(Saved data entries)
————————

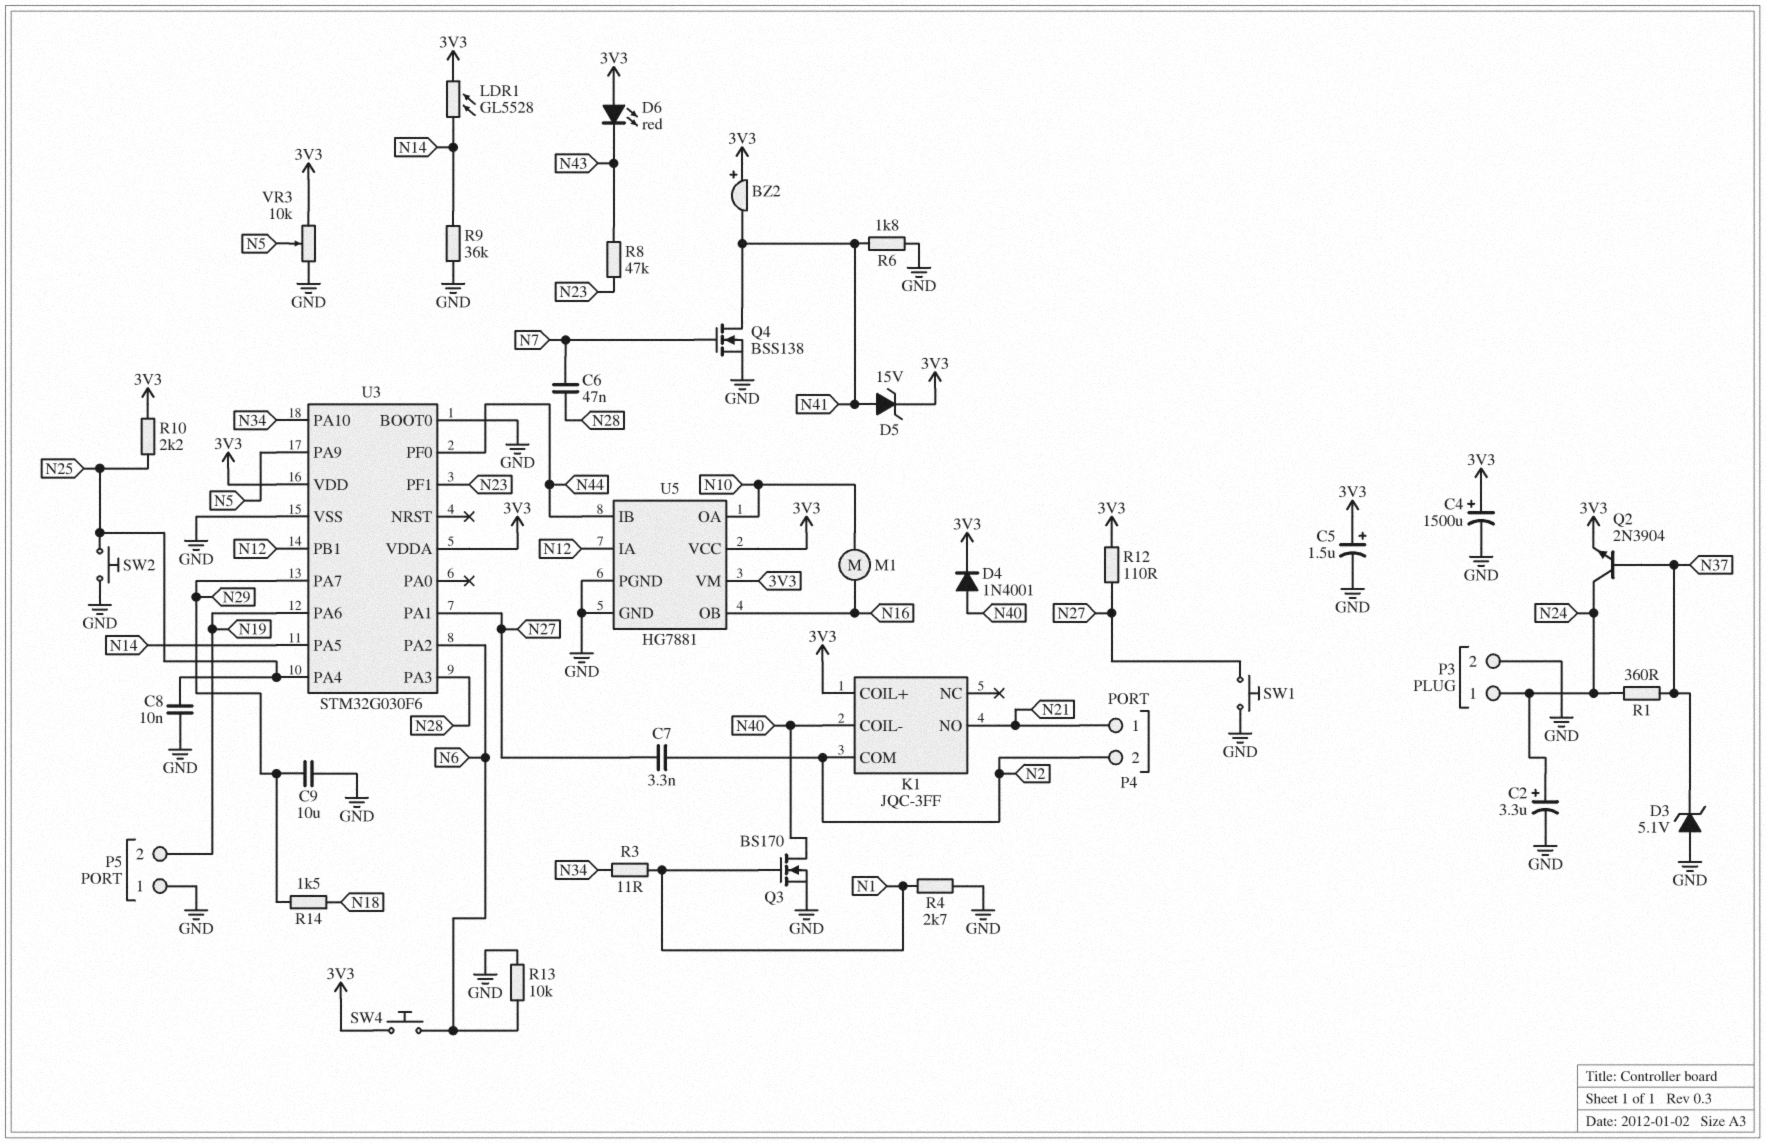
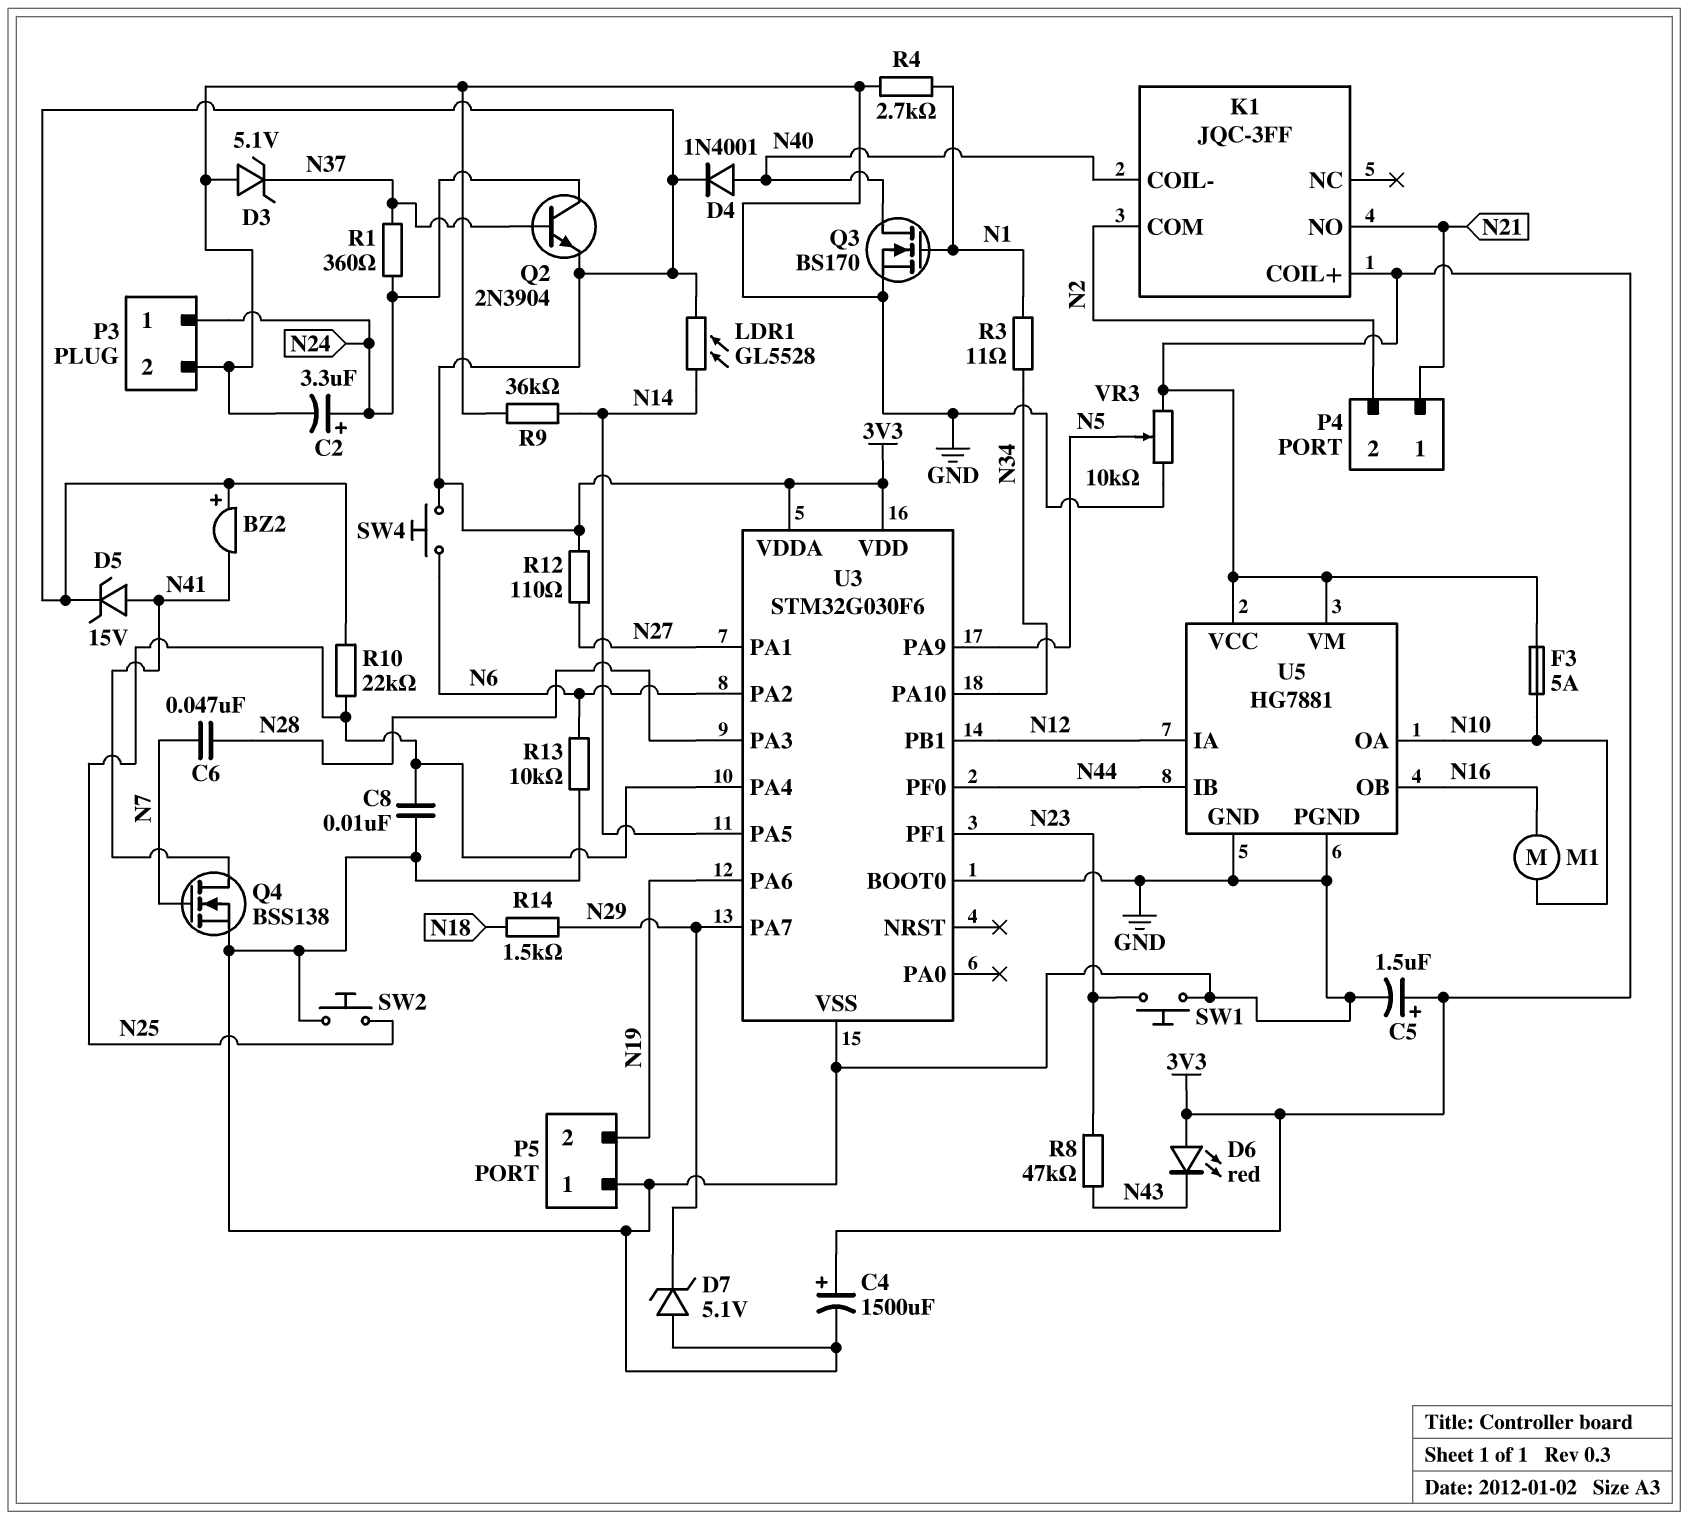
C7: 3.3nF (N2, N27) -> none
C9: 10uF (GND, N29) -> none
D7: none -> zener 5.1V (A GND, K N29)
F3: none -> 5A (3V3, N10)
R6: 1.8k (GND, N41) -> none
R10: 2.2k (3V3, N25) -> 22k (3V3, N25)
SW1: button (GND, N27) -> button (GND, N23)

————————

Aim of the exercise:
Print each line above exactly as it appears, excluding all images.

Answer to this problem:
C7: 3.3nF (N2, N27) -> none
C9: 10uF (GND, N29) -> none
D7: none -> zener 5.1V (A GND, K N29)
F3: none -> 5A (3V3, N10)
R6: 1.8k (GND, N41) -> none
R10: 2.2k (3V3, N25) -> 22k (3V3, N25)
SW1: button (GND, N27) -> button (GND, N23)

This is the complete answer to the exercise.